↓

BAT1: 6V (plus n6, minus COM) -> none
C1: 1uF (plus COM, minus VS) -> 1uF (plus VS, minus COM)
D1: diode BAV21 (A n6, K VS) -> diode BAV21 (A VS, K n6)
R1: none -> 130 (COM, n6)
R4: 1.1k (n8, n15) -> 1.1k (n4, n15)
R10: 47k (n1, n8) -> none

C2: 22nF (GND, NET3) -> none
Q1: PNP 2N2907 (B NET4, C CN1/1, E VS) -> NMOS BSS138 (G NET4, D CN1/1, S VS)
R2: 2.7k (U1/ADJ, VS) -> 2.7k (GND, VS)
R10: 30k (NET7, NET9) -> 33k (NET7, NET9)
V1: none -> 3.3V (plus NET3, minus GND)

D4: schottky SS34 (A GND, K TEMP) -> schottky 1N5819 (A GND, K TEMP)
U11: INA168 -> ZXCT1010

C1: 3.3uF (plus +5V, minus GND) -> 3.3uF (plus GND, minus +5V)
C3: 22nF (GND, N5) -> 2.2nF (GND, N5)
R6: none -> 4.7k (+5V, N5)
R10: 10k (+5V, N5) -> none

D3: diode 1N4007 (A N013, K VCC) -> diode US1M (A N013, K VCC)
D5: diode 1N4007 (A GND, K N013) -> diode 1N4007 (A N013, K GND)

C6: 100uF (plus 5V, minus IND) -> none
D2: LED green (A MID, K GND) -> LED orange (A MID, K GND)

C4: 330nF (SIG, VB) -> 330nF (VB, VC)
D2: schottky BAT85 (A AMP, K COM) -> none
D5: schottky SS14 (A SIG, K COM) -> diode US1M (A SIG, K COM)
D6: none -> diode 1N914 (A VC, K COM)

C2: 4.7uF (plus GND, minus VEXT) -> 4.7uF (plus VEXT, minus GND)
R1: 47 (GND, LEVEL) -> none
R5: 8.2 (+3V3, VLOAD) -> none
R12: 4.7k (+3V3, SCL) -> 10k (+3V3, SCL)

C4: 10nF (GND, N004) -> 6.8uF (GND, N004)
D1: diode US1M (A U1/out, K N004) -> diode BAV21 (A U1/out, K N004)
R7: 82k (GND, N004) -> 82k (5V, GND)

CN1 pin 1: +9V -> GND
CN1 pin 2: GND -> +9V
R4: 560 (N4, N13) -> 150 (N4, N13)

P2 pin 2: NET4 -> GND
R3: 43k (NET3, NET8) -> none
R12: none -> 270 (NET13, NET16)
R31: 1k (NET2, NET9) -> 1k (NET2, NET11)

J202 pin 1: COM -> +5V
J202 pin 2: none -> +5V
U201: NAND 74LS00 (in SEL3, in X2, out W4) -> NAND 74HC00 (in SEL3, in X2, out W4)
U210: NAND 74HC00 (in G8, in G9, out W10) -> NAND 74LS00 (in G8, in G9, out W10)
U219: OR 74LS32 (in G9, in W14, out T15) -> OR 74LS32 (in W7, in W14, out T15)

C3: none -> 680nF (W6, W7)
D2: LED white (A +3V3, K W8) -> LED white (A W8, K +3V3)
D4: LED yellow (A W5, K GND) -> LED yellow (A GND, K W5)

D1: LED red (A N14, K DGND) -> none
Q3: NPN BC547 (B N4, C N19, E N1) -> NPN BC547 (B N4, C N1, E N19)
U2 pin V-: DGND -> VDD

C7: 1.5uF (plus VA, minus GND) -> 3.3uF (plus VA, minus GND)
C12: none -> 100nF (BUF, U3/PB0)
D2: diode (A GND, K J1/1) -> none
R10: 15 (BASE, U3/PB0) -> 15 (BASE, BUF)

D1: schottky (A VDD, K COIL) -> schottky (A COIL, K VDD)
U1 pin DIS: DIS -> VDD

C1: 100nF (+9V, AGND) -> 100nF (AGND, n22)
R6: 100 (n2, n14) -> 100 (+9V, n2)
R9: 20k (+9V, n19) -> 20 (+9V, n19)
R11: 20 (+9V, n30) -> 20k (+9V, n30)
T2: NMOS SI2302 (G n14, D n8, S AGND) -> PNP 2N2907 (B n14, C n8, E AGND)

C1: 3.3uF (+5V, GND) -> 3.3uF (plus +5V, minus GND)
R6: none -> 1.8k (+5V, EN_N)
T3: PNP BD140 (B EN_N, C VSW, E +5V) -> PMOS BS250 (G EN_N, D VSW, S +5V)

↑

▶ _WHAT THE TASK ASKS_: Could you set down, word for word, only the lines above from the line with "R4: 1.1k (n8, n15) -> 1.1k (n4, n15)" to the line with "C6: 100uF (plus 5V, minus IND) -> none", including both?

▶ _EXERCISE RESULT_:
R4: 1.1k (n8, n15) -> 1.1k (n4, n15)
R10: 47k (n1, n8) -> none

C2: 22nF (GND, NET3) -> none
Q1: PNP 2N2907 (B NET4, C CN1/1, E VS) -> NMOS BSS138 (G NET4, D CN1/1, S VS)
R2: 2.7k (U1/ADJ, VS) -> 2.7k (GND, VS)
R10: 30k (NET7, NET9) -> 33k (NET7, NET9)
V1: none -> 3.3V (plus NET3, minus GND)

D4: schottky SS34 (A GND, K TEMP) -> schottky 1N5819 (A GND, K TEMP)
U11: INA168 -> ZXCT1010

C1: 3.3uF (plus +5V, minus GND) -> 3.3uF (plus GND, minus +5V)
C3: 22nF (GND, N5) -> 2.2nF (GND, N5)
R6: none -> 4.7k (+5V, N5)
R10: 10k (+5V, N5) -> none

D3: diode 1N4007 (A N013, K VCC) -> diode US1M (A N013, K VCC)
D5: diode 1N4007 (A GND, K N013) -> diode 1N4007 (A N013, K GND)

C6: 100uF (plus 5V, minus IND) -> none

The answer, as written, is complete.